## EXERCISE DETAILS:
Go through the records below and report each line with "left" in it.

## RECORDS FOR THIS EXERCISE:
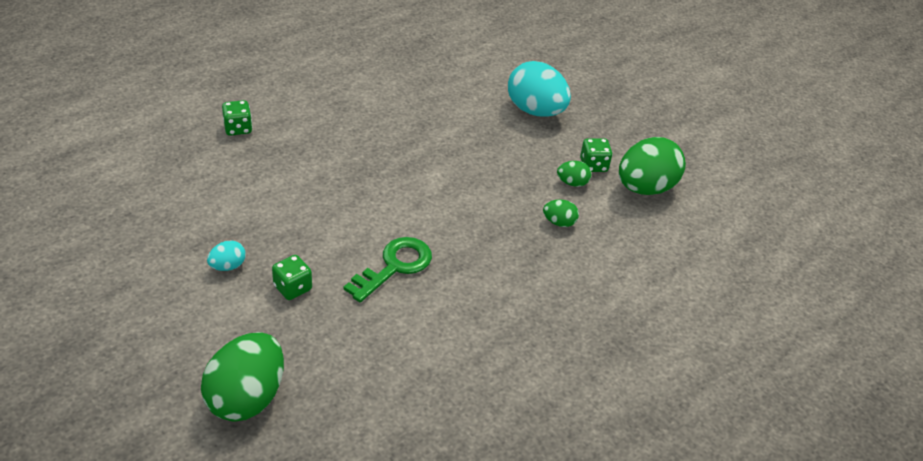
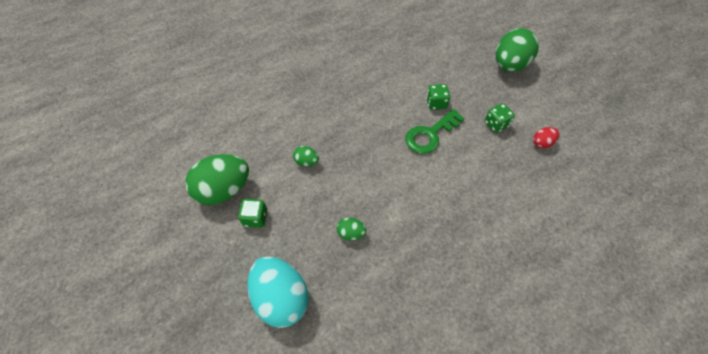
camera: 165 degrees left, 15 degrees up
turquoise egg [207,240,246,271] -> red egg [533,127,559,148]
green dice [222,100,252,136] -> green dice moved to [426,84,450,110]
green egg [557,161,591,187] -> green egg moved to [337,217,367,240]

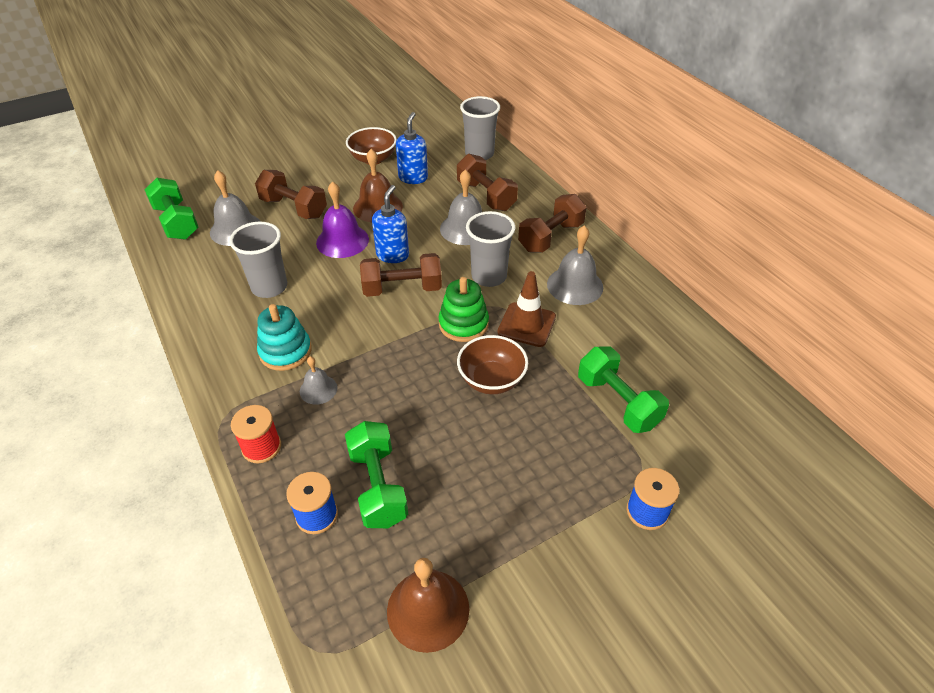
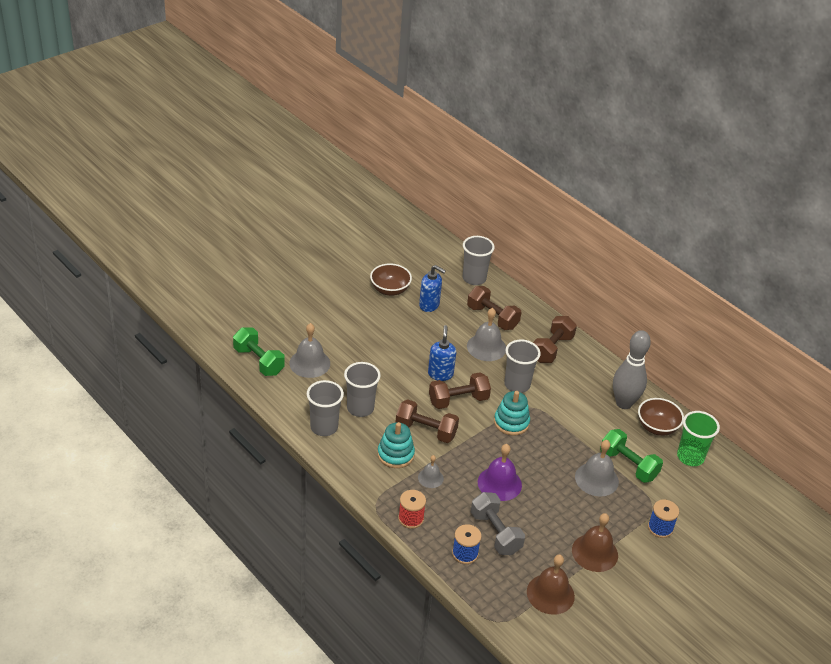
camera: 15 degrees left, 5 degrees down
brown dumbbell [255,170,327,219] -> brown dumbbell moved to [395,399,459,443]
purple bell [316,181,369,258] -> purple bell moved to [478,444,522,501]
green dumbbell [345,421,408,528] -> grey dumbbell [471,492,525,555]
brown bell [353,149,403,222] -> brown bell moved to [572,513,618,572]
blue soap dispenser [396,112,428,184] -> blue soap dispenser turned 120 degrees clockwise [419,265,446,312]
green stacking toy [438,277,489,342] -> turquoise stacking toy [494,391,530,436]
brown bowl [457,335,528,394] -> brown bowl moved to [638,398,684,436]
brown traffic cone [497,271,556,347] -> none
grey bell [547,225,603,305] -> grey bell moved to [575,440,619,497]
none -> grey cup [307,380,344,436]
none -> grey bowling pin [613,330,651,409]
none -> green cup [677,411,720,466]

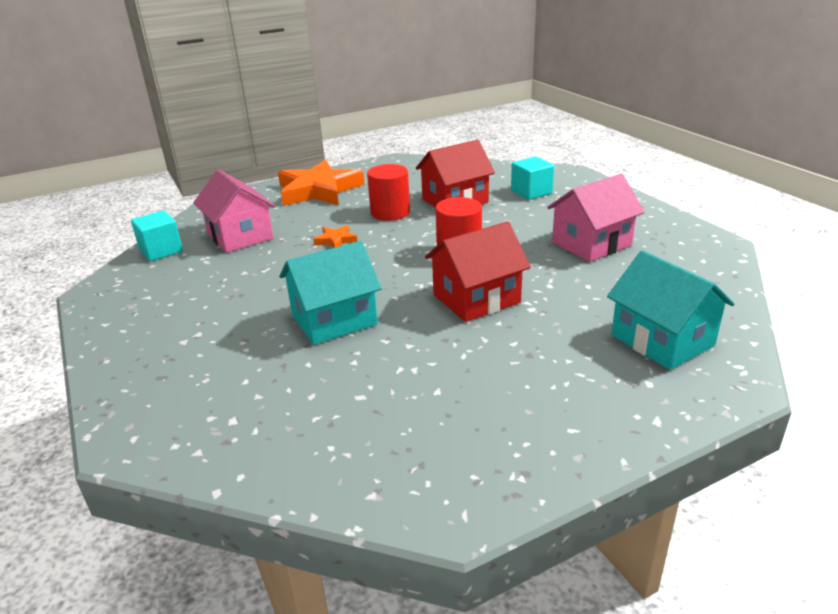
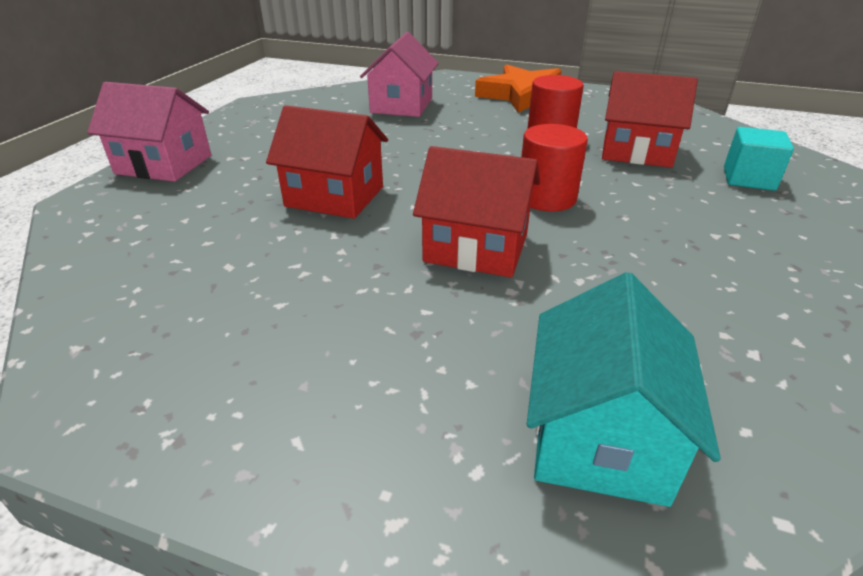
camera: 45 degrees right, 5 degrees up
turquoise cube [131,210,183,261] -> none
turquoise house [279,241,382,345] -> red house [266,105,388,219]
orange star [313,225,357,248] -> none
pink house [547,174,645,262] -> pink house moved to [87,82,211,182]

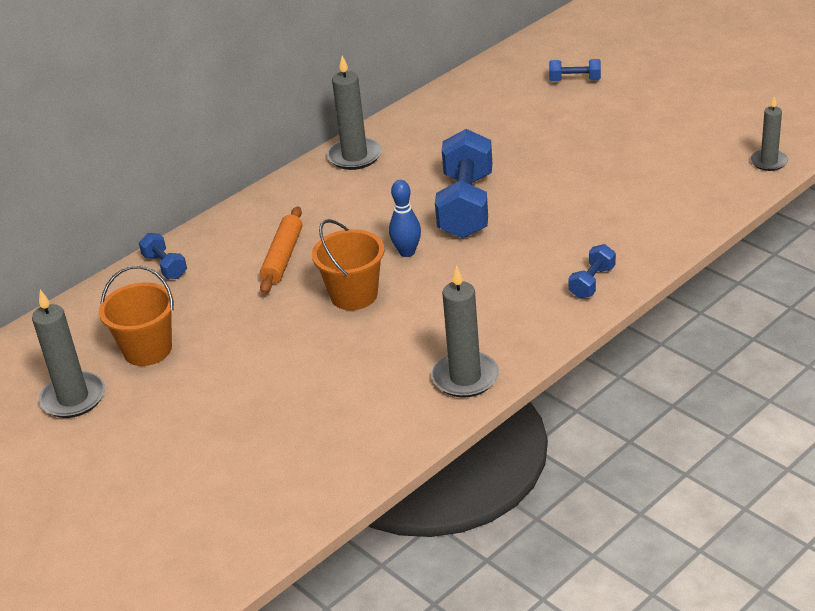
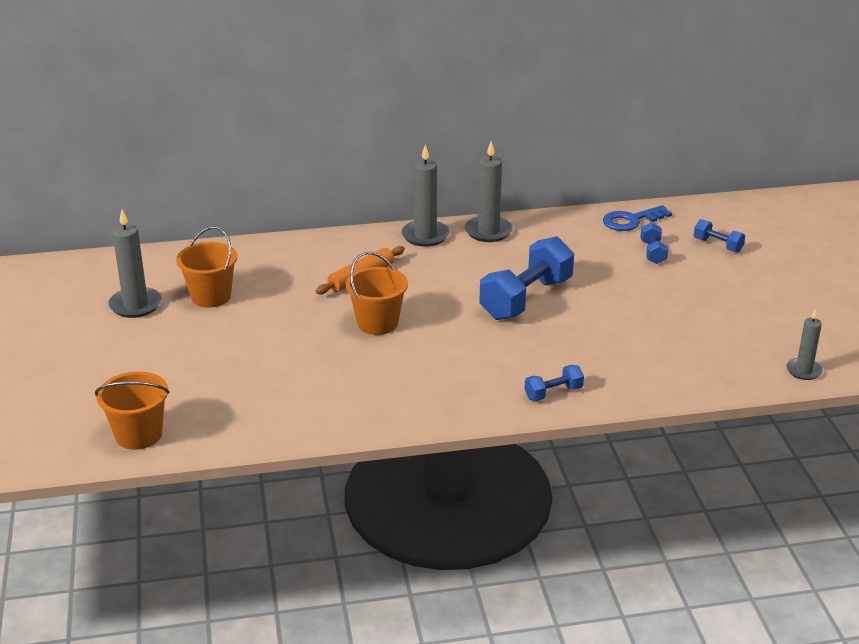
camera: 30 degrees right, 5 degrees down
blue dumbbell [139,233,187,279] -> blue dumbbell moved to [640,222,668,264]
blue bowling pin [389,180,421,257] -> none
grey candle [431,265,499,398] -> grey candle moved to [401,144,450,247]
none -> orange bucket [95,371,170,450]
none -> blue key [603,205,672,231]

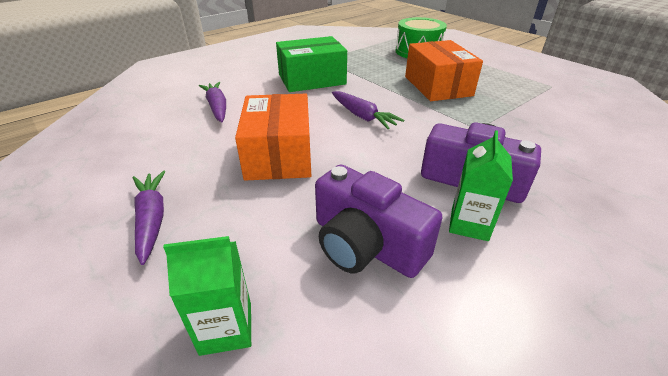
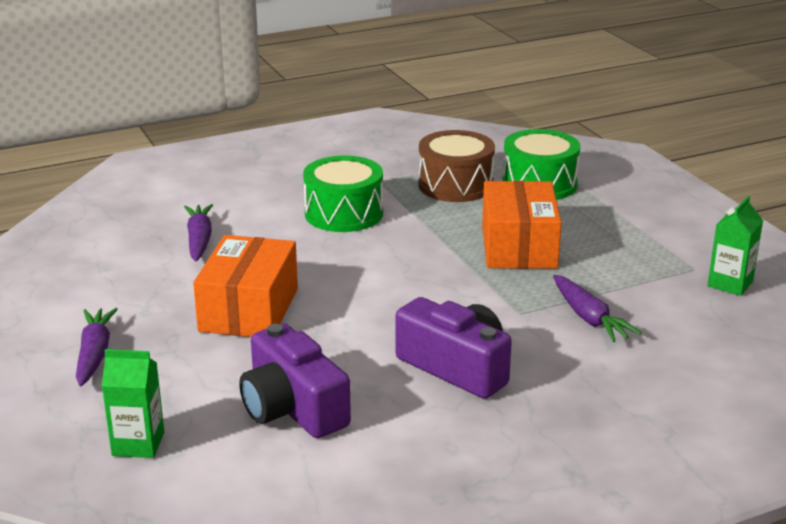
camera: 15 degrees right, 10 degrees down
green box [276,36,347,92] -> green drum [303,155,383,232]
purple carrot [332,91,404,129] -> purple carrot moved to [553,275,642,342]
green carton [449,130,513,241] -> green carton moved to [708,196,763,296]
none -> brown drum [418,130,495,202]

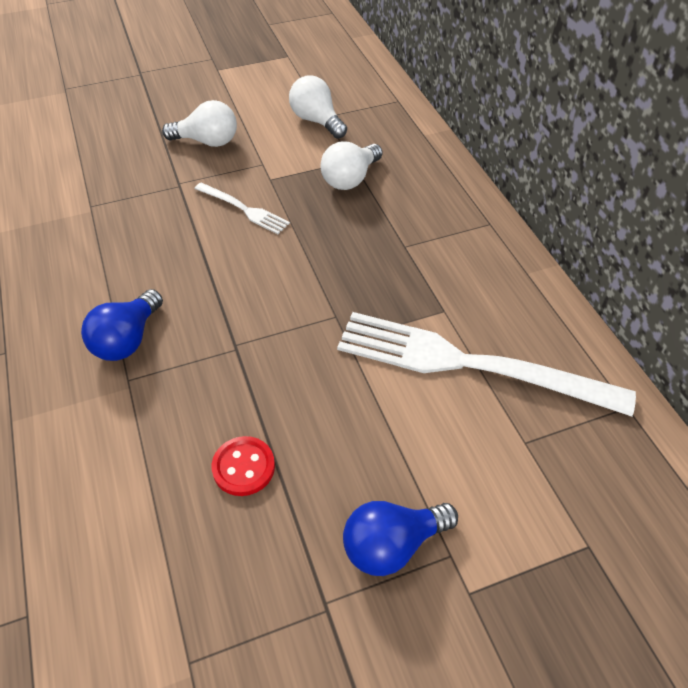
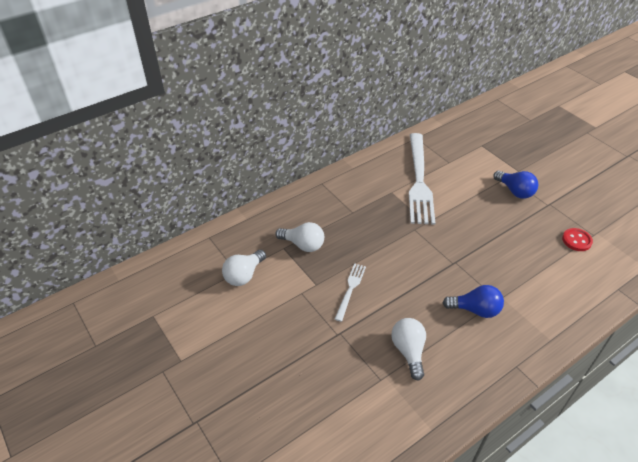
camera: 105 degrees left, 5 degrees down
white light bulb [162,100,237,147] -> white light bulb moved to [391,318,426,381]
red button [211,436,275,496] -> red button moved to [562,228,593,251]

## ANSWER TO THIS TASK:
camera: 165 degrees left, 15 degrees up
camera: 15 degrees left, 5 degrees down
camera: 105 degrees left, 5 degrees down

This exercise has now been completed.